■ Input data
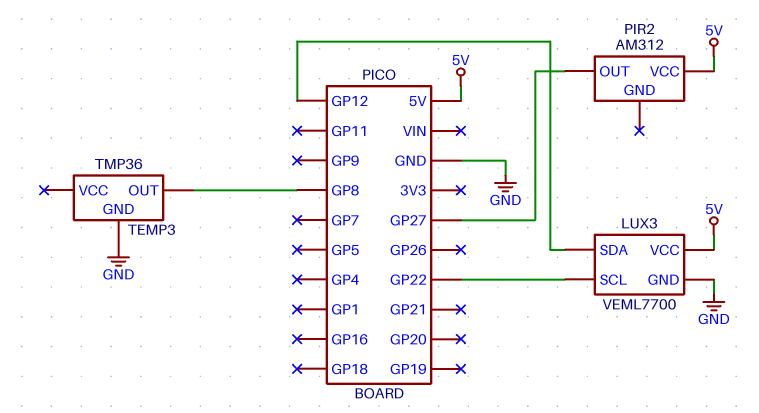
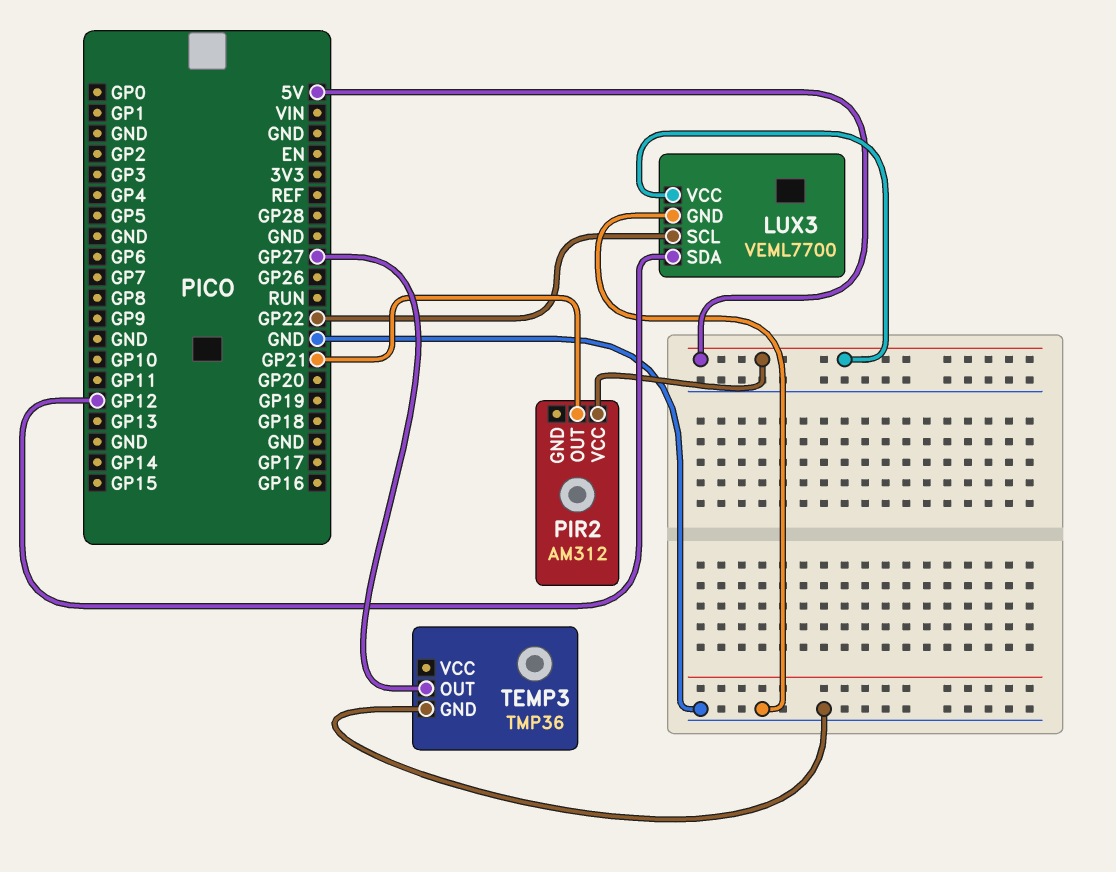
PIR2 pin OUT: GP27 -> GP21
TEMP3 pin OUT: GP8 -> GP27

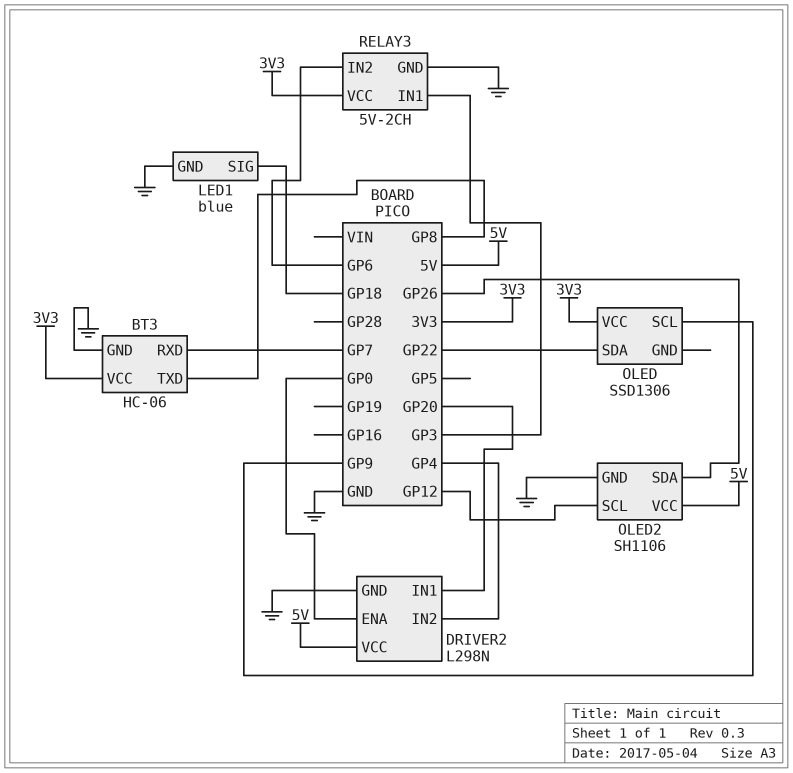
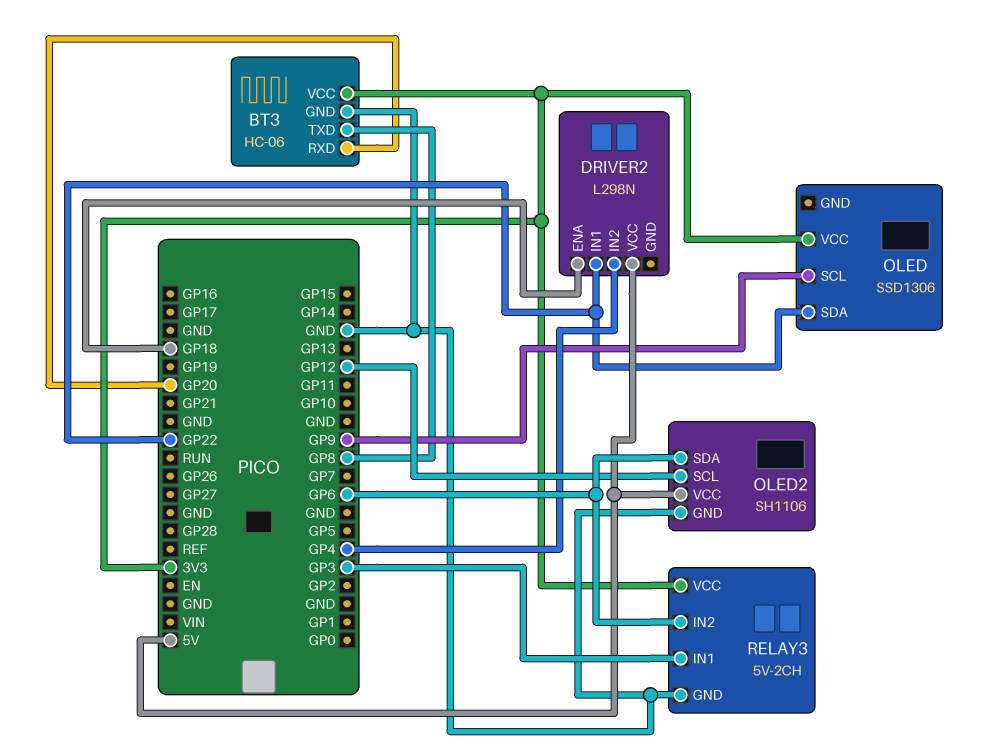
BT3 pin RXD: GP7 -> GP20
DRIVER2 pin ENA: GP0 -> GP18
DRIVER2 pin GND: GND -> none
DRIVER2 pin IN1: GP20 -> GP22
LED1: blue -> none
LED1 pin GND: GND -> none
LED1 pin SIG: GP18 -> none
OLED2 pin SDA: GP26 -> GP6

■ Problem statement
Repeat every entry above exactly as written and omit any pictures it holds.

■ Response area
PIR2 pin OUT: GP27 -> GP21
TEMP3 pin OUT: GP8 -> GP27

BT3 pin RXD: GP7 -> GP20
DRIVER2 pin ENA: GP0 -> GP18
DRIVER2 pin GND: GND -> none
DRIVER2 pin IN1: GP20 -> GP22
LED1: blue -> none
LED1 pin GND: GND -> none
LED1 pin SIG: GP18 -> none
OLED2 pin SDA: GP26 -> GP6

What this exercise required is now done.